* What the exercise asks *
The full listing, copied exactly and free of pictures, is the expected reply.

──────

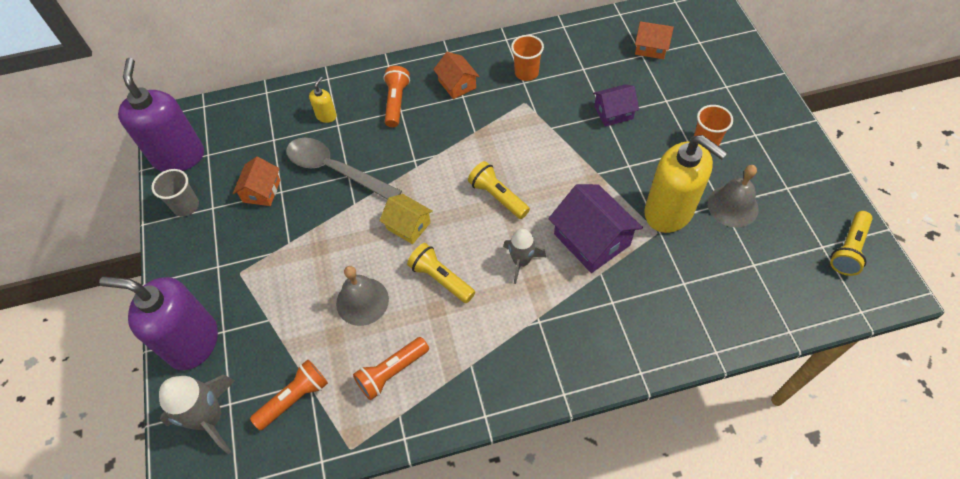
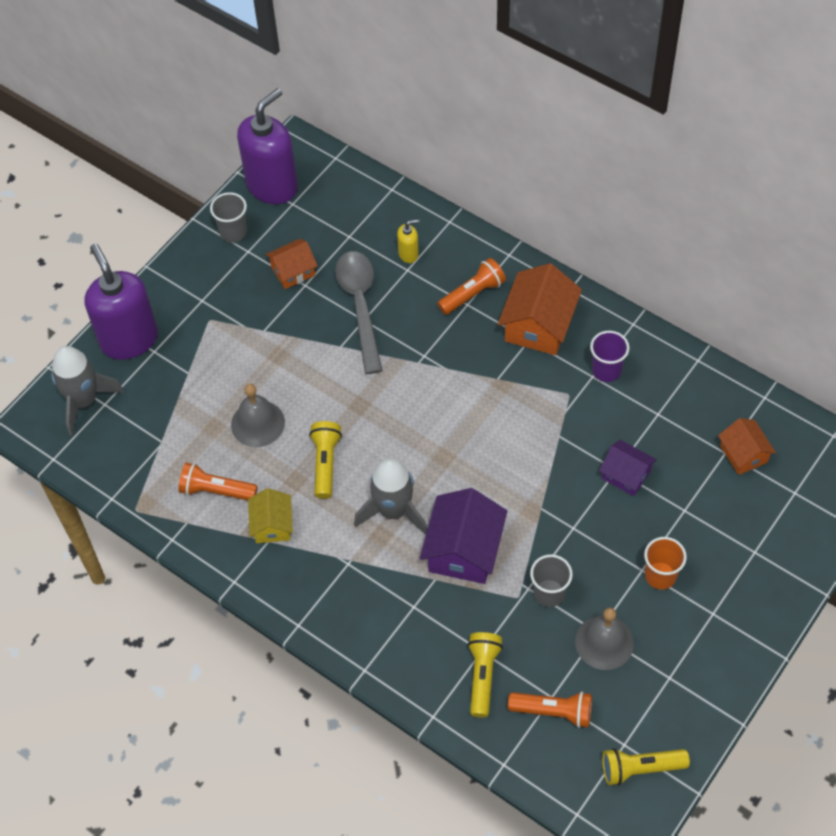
camera: 50 degrees right, 0 degrees up
(295, 398) = (142, 442): orange flashlight -> orange flashlight (553, 712)
(408, 225) = (354, 402): yellow house -> yellow house (272, 525)
(457, 84) = (538, 325): orange house -> orange house, size x1.67
(497, 196) = (443, 447): yellow flashlight -> yellow flashlight (483, 676)
(521, 262) = (393, 511): grey rocket -> grey rocket, size x1.54
(526, 73) = (606, 370): orange cup -> purple cup
(669, 212) = (549, 593): yellow soap dispenser -> grey cup

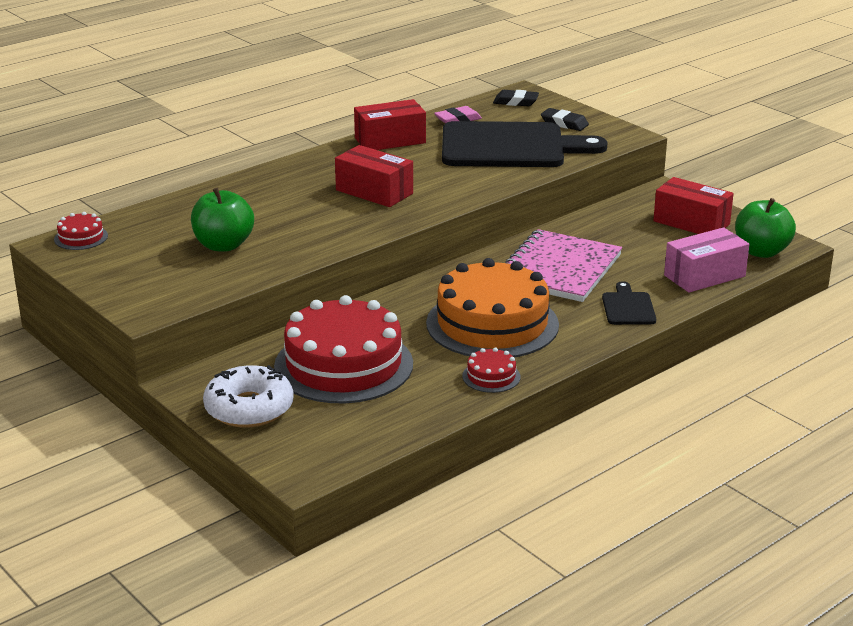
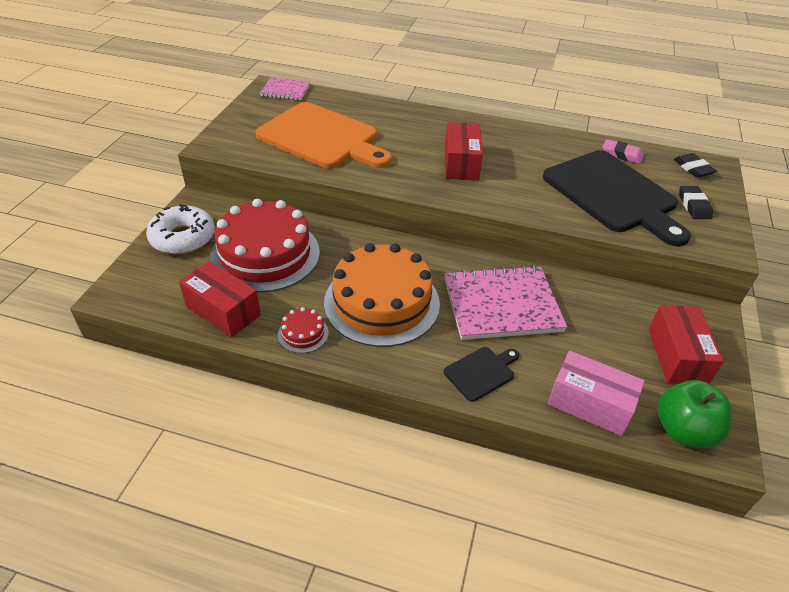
camera: 55 degrees right, 15 degrees up
(81, 237) = (285, 90): red cake -> pink notebook
(223, 245) = (322, 138): green apple -> orange cutting board
(390, 140) = (547, 140): red box -> red box (223, 311)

──────

* Answer to this task *
camera: 50 degrees right, 0 degrees up
(295, 398) = (142, 442): orange flashlight -> orange flashlight (553, 712)
(408, 225) = (354, 402): yellow house -> yellow house (272, 525)
(457, 84) = (538, 325): orange house -> orange house, size x1.67
(497, 196) = (443, 447): yellow flashlight -> yellow flashlight (483, 676)
(521, 262) = (393, 511): grey rocket -> grey rocket, size x1.54
(526, 73) = (606, 370): orange cup -> purple cup
(669, 212) = (549, 593): yellow soap dispenser -> grey cup

camera: 55 degrees right, 15 degrees up
(81, 237) = (285, 90): red cake -> pink notebook
(223, 245) = (322, 138): green apple -> orange cutting board
(390, 140) = (547, 140): red box -> red box (223, 311)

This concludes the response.